--- DATASET CONTENT Enclosed Below ---

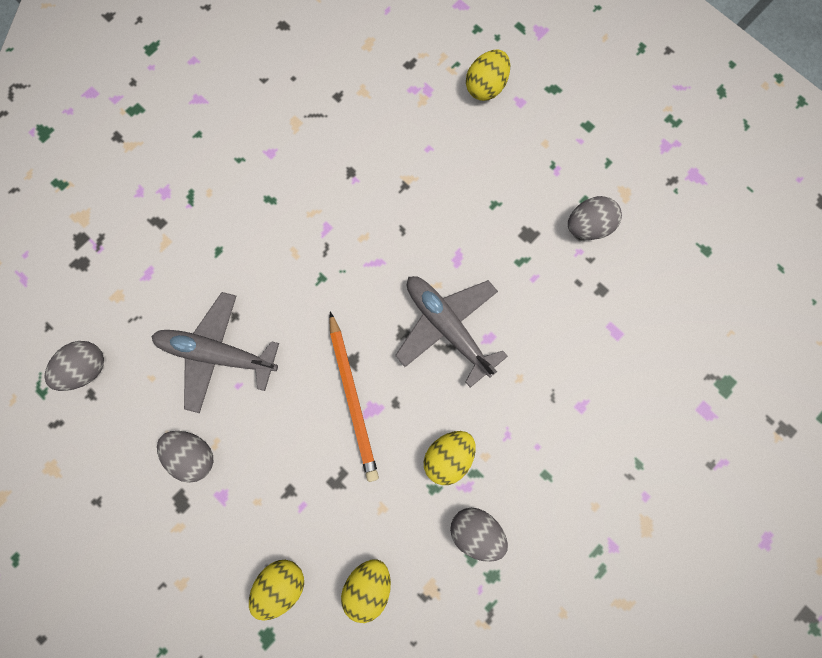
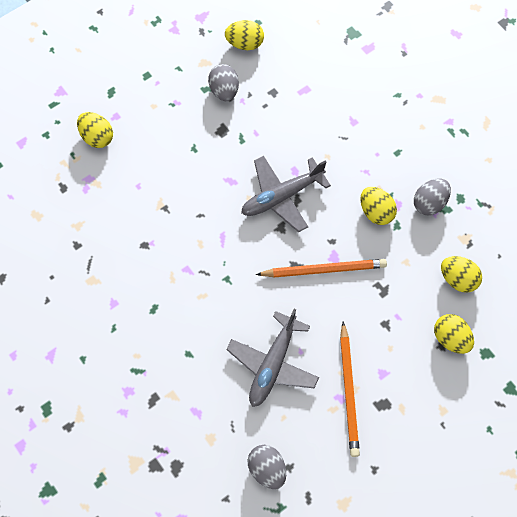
camera: 80 degrees left, 10 degrees down
(193, 455) = (349, 391): grey egg -> orange pencil
(668, 239) = (245, 43): none -> yellow egg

--- End of Enclosed DATASET CONTENT ---

No pictures, please. Output the listing above exactly as it stands.

camera: 80 degrees left, 10 degrees down
(193, 455) = (349, 391): grey egg -> orange pencil
(668, 239) = (245, 43): none -> yellow egg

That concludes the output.